- [RECORDS FOR THE EXERCISE]
***

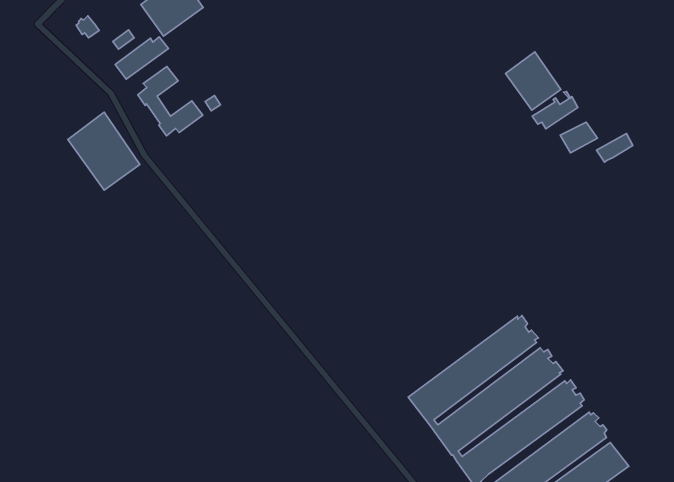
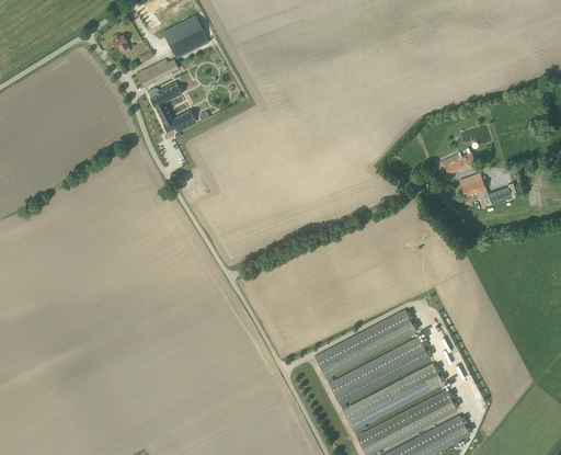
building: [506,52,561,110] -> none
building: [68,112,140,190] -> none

***

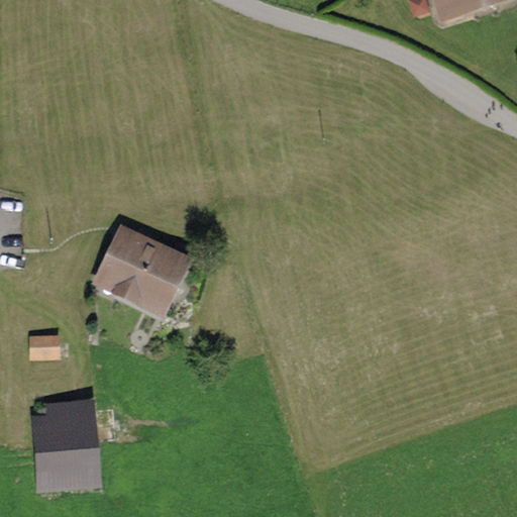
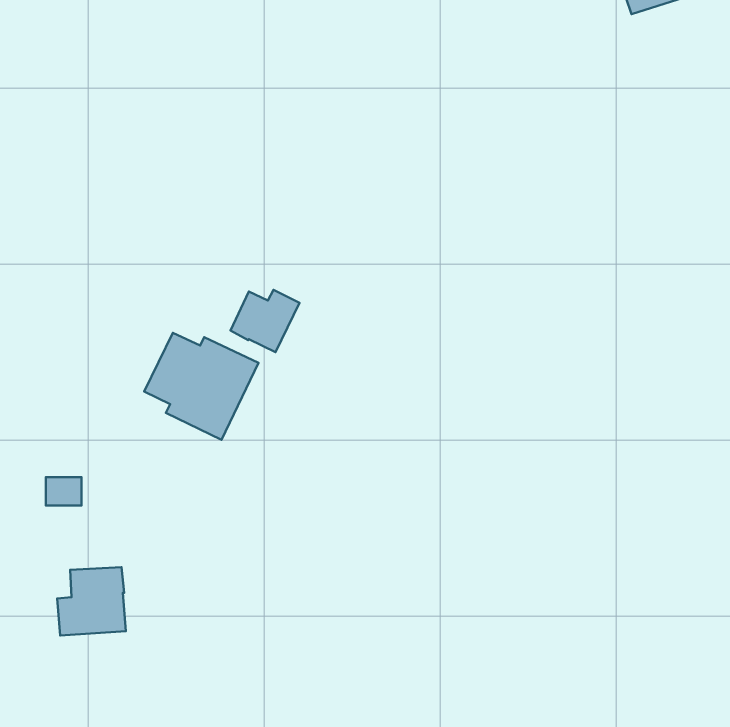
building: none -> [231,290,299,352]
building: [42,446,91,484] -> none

***

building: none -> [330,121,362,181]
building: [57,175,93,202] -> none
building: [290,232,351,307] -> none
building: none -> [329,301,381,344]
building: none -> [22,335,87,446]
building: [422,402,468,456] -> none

***

- [TASK PROMPT] From the records above, quote only the lines running from the line with "building: [506,52,561,110] -> none" to the line with "building: [68,112,140,190] -> none", both lines included.

- [SOLUTION TO THIS PROBLEM]
building: [506,52,561,110] -> none
building: [68,112,140,190] -> none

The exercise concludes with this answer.